Dataset content below:
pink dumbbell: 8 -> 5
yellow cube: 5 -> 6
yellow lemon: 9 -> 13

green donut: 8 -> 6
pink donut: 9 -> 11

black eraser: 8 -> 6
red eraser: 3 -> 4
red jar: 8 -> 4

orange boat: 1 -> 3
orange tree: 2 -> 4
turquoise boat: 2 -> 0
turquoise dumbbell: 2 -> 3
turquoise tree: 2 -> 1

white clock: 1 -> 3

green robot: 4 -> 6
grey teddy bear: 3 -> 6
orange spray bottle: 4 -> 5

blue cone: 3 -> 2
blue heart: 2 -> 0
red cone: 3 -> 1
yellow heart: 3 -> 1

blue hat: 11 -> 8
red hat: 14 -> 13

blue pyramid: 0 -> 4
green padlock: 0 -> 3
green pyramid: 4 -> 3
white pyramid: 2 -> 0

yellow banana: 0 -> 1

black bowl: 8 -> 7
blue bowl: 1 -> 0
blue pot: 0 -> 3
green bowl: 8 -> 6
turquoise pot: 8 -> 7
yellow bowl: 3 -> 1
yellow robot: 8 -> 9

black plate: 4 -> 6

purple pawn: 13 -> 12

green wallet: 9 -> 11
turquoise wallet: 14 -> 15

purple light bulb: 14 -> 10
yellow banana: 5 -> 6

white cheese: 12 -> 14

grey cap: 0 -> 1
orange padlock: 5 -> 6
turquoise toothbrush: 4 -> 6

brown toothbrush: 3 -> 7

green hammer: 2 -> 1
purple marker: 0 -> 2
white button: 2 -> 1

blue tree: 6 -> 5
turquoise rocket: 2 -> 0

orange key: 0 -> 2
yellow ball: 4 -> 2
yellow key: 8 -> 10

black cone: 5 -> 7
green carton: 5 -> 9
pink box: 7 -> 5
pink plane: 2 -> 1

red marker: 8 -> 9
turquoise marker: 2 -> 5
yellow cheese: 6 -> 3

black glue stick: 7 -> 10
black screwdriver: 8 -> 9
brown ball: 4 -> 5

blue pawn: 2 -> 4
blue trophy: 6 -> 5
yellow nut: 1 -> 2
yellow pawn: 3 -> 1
End of Dataset content.
What you need to do
Look through the entries, and return every line that the word "yellow" appears in.

Result of this exercise
yellow cube: 5 -> 6
yellow lemon: 9 -> 13
yellow heart: 3 -> 1
yellow banana: 0 -> 1
yellow bowl: 3 -> 1
yellow robot: 8 -> 9
yellow banana: 5 -> 6
yellow ball: 4 -> 2
yellow key: 8 -> 10
yellow cheese: 6 -> 3
yellow nut: 1 -> 2
yellow pawn: 3 -> 1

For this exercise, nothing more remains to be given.